DIRECTIONS FOR THIS TASK ▸ Write out the lines as a numbered list without blank lines, starting with the line containing "Positioned in front is" and going on through the line containing "From the image's perspective, which one".

GIVEN RECORDS ▸
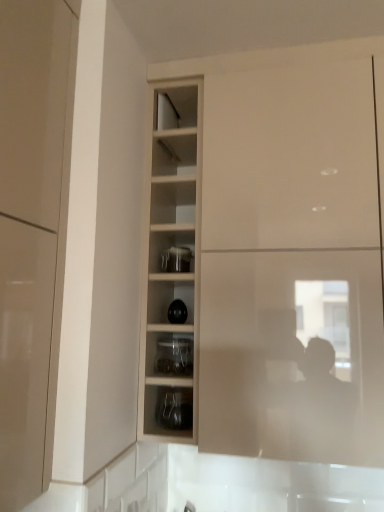
This screenshot has height=512, width=384. What do you see at coordinates (176, 259) in the screenshot?
I see `transparent glass jar at center` at bounding box center [176, 259].

In order to face matte black jar at center, the second shelf positioned from the top, should I rotate leftwards or rightwards?

Turn left by 1.677 degrees to look at matte black jar at center, the second shelf positioned from the top.

Where is `clear glass jar at center, placed as the first shelf when sorted from top to bottom`? The image size is (384, 512). clear glass jar at center, placed as the first shelf when sorted from top to bottom is located at coordinates (173, 355).

Identify the location of transparent glass jar at center. This screenshot has width=384, height=512. (176, 259).

How much distance is there between clear glass jar at center, marked as the second shelf in a bottom-to-top arrangement, and glossy beige cabinet at left, the 2th cabinetry in the back-to-front sequence?

clear glass jar at center, marked as the second shelf in a bottom-to-top arrangement, is 21.00 inches from glossy beige cabinet at left, the 2th cabinetry in the back-to-front sequence.

Which object is thinner, clear glass jar at center, marked as the second shelf in a bottom-to-top arrangement, or glossy beige cabinet at left, positioned as the second cabinetry in right-to-left order?

Thinner between the two is glossy beige cabinet at left, positioned as the second cabinetry in right-to-left order.

Considering their positions, is clear glass jar at center, marked as the second shelf in a bottom-to-top arrangement, located in front of or behind glossy beige cabinet at left, positioned as the second cabinetry in right-to-left order?

clear glass jar at center, marked as the second shelf in a bottom-to-top arrangement, is positioned farther from the viewer than glossy beige cabinet at left, positioned as the second cabinetry in right-to-left order.

Is clear glass jar at center, placed as the first shelf when sorted from top to bottom, to the left of glossy beige cabinet at left, acting as the 1th cabinetry starting from the left, from the viewer's perspective?

No, clear glass jar at center, placed as the first shelf when sorted from top to bottom, is not to the left of glossy beige cabinet at left, acting as the 1th cabinetry starting from the left.

Is matte white cabinet at center, the second cabinetry in the left-to-right sequence, shorter than matte black jar at center, acting as the 1th shelf starting from the bottom?

No, matte white cabinet at center, the second cabinetry in the left-to-right sequence, is not shorter than matte black jar at center, acting as the 1th shelf starting from the bottom.

Based on their sizes in the image, would you say matte white cabinet at center, which is the 2th cabinetry in front-to-back order, is bigger or smaller than matte black jar at center, the second shelf positioned from the top?

Clearly, matte white cabinet at center, which is the 2th cabinetry in front-to-back order, is larger in size than matte black jar at center, the second shelf positioned from the top.

Do you think matte white cabinet at center, marked as the first cabinetry in a back-to-front arrangement, is within matte black jar at center, acting as the 1th shelf starting from the bottom, or outside of it?

matte white cabinet at center, marked as the first cabinetry in a back-to-front arrangement, is not enclosed by matte black jar at center, acting as the 1th shelf starting from the bottom.

How distant is matte white cabinet at center, which is the 2th cabinetry in front-to-back order, from matte black jar at center, the second shelf positioned from the top?

A distance of 18.79 inches exists between matte white cabinet at center, which is the 2th cabinetry in front-to-back order, and matte black jar at center, the second shelf positioned from the top.

In the image, is glossy beige cabinet at left, which is the first cabinetry in front-to-back order, positioned in front of or behind clear glass jar at center, marked as the second shelf in a bottom-to-top arrangement?

Clearly, glossy beige cabinet at left, which is the first cabinetry in front-to-back order, is in front of clear glass jar at center, marked as the second shelf in a bottom-to-top arrangement.

Does glossy beige cabinet at left, positioned as the second cabinetry in right-to-left order, have a larger size compared to clear glass jar at center, marked as the second shelf in a bottom-to-top arrangement?

Yes.

Is glossy beige cabinet at left, which is the first cabinetry in front-to-back order, taller than clear glass jar at center, placed as the first shelf when sorted from top to bottom?

Correct, glossy beige cabinet at left, which is the first cabinetry in front-to-back order, is much taller as clear glass jar at center, placed as the first shelf when sorted from top to bottom.

Is glossy beige cabinet at left, which is the first cabinetry in front-to-back order, next to clear glass jar at center, placed as the first shelf when sorted from top to bottom, and touching it?

No, glossy beige cabinet at left, which is the first cabinetry in front-to-back order, is not beside clear glass jar at center, placed as the first shelf when sorted from top to bottom.

Looking at this image, which object is more forward, transparent glass jar at center or matte black jar at center, the second shelf positioned from the top?

matte black jar at center, the second shelf positioned from the top, is in front.

From a real-world perspective, relative to matte black jar at center, acting as the 1th shelf starting from the bottom, is transparent glass jar at center vertically above or below?

transparent glass jar at center is above matte black jar at center, acting as the 1th shelf starting from the bottom.

Is transparent glass jar at center oriented towards matte black jar at center, the second shelf positioned from the top?

No, transparent glass jar at center is not aimed at matte black jar at center, the second shelf positioned from the top.

Is transparent glass jar at center at the left side of matte black jar at center, acting as the 1th shelf starting from the bottom?

Correct, you'll find transparent glass jar at center to the left of matte black jar at center, acting as the 1th shelf starting from the bottom.

Which object is closer to the camera, matte black jar at center, acting as the 1th shelf starting from the bottom, or matte white cabinet at center, which is the 2th cabinetry in front-to-back order?

Positioned in front is matte white cabinet at center, which is the 2th cabinetry in front-to-back order.

From the image's perspective, which one is positioned higher, matte black jar at center, the second shelf positioned from the top, or matte white cabinet at center, the 1th cabinetry positioned from the right?

matte white cabinet at center, the 1th cabinetry positioned from the right, from the image's perspective.

Based on their sizes in the image, would you say matte black jar at center, acting as the 1th shelf starting from the bottom, is bigger or smaller than matte white cabinet at center, the 1th cabinetry positioned from the right?

In the image, matte black jar at center, acting as the 1th shelf starting from the bottom, appears to be smaller than matte white cabinet at center, the 1th cabinetry positioned from the right.

From the image's perspective, which is below, transparent glass jar at center or matte white cabinet at center, the second cabinetry in the left-to-right sequence?

From the image's view, transparent glass jar at center is below.

Is transparent glass jar at center positioned before matte white cabinet at center, the second cabinetry in the left-to-right sequence?

No, transparent glass jar at center is further to the viewer.

Between transparent glass jar at center and matte white cabinet at center, which is the 2th cabinetry in front-to-back order, which one has less height?

transparent glass jar at center is shorter.

Is transparent glass jar at center not close to matte white cabinet at center, which is the 2th cabinetry in front-to-back order?

transparent glass jar at center is near matte white cabinet at center, which is the 2th cabinetry in front-to-back order, not far away.

Is clear glass jar at center, marked as the second shelf in a bottom-to-top arrangement, far away from matte black jar at center, the second shelf positioned from the top?

They are positioned close to each other.

From the image's perspective, is clear glass jar at center, placed as the first shelf when sorted from top to bottom, located beneath matte black jar at center, acting as the 1th shelf starting from the bottom?

Incorrect, from the image's perspective, clear glass jar at center, placed as the first shelf when sorted from top to bottom, is higher than matte black jar at center, acting as the 1th shelf starting from the bottom.

Visually, is clear glass jar at center, placed as the first shelf when sorted from top to bottom, positioned to the left or to the right of matte black jar at center, the second shelf positioned from the top?

From the image, it's evident that clear glass jar at center, placed as the first shelf when sorted from top to bottom, is to the left of matte black jar at center, the second shelf positioned from the top.

Is matte black jar at center, the second shelf positioned from the top, at the back of clear glass jar at center, marked as the second shelf in a bottom-to-top arrangement?

No, clear glass jar at center, marked as the second shelf in a bottom-to-top arrangement, is not facing away from matte black jar at center, the second shelf positioned from the top.

From a real-world perspective, starting from the clear glass jar at center, marked as the second shelf in a bottom-to-top arrangement, which cabinetry is the 1st one vertically above it? Please provide its 2D coordinates.

[(32, 232)]

Identify the location of the 1st shelf behind the matte white cabinet at center, the 1th cabinetry positioned from the right, counting from the anchor's position. (168, 410).

When comparing their distances from matte white cabinet at center, which is the 2th cabinetry in front-to-back order, does clear glass jar at center, placed as the first shelf when sorted from top to bottom, or transparent glass jar at center seem further?

clear glass jar at center, placed as the first shelf when sorted from top to bottom, lies further to matte white cabinet at center, which is the 2th cabinetry in front-to-back order, than the other object.

Looking at the image, which one is located closer to matte white cabinet at center, marked as the first cabinetry in a back-to-front arrangement, glossy beige cabinet at left, positioned as the second cabinetry in right-to-left order, or matte black jar at center, acting as the 1th shelf starting from the bottom?

Among the two, matte black jar at center, acting as the 1th shelf starting from the bottom, is located nearer to matte white cabinet at center, marked as the first cabinetry in a back-to-front arrangement.

Based on their spatial positions, is clear glass jar at center, marked as the second shelf in a bottom-to-top arrangement, or transparent glass jar at center closer to wooden shelves at center?

Among the two, clear glass jar at center, marked as the second shelf in a bottom-to-top arrangement, is located nearer to wooden shelves at center.

Which object lies further to the anchor point matte white cabinet at center, the 1th cabinetry positioned from the right, transparent glass jar at center or glossy beige cabinet at left, the 2th cabinetry in the back-to-front sequence?

glossy beige cabinet at left, the 2th cabinetry in the back-to-front sequence.

Looking at the image, which one is located further to clear glass jar at center, marked as the second shelf in a bottom-to-top arrangement, wooden shelves at center or transparent glass jar at center?

transparent glass jar at center lies further to clear glass jar at center, marked as the second shelf in a bottom-to-top arrangement, than the other object.

When comparing their distances from clear glass jar at center, placed as the first shelf when sorted from top to bottom, does matte white cabinet at center, which is the 2th cabinetry in front-to-back order, or wooden shelves at center seem further?

Based on the image, matte white cabinet at center, which is the 2th cabinetry in front-to-back order, appears to be further to clear glass jar at center, placed as the first shelf when sorted from top to bottom.

From the image, which object appears to be farther from clear glass jar at center, placed as the first shelf when sorted from top to bottom, glossy beige cabinet at left, which is the first cabinetry in front-to-back order, or wooden shelves at center?

Based on the image, glossy beige cabinet at left, which is the first cabinetry in front-to-back order, appears to be further to clear glass jar at center, placed as the first shelf when sorted from top to bottom.

Based on their spatial positions, is wooden shelves at center or transparent glass jar at center closer to glossy beige cabinet at left, the 2th cabinetry in the back-to-front sequence?

wooden shelves at center.

Locate an element on the screen. The width and height of the screenshot is (384, 512). cupboard located between glossy beige cabinet at left, the 2th cabinetry in the back-to-front sequence, and transparent glass jar at center in the depth direction is located at coordinates (171, 272).

The image size is (384, 512). Identify the location of appliance between matte white cabinet at center, the 1th cabinetry positioned from the right, and matte black jar at center, acting as the 1th shelf starting from the bottom, vertically. (176, 259).

Locate an element on the screen. appliance between wooden shelves at center and clear glass jar at center, marked as the second shelf in a bottom-to-top arrangement, from top to bottom is located at coordinates (176, 259).

Image resolution: width=384 pixels, height=512 pixels. Identify the location of cupboard situated between transparent glass jar at center and matte white cabinet at center, the 1th cabinetry positioned from the right, from left to right. (171, 272).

EXERCISE OUTPUT ▸
1. Positioned in front is matte white cabinet at center, which is the 2th cabinetry in front-to-back order.
2. From the image's perspective, which one is positioned higher, matte black jar at center, the second shelf positioned from the top, or matte white cabinet at center, the 1th cabinetry positioned from the right?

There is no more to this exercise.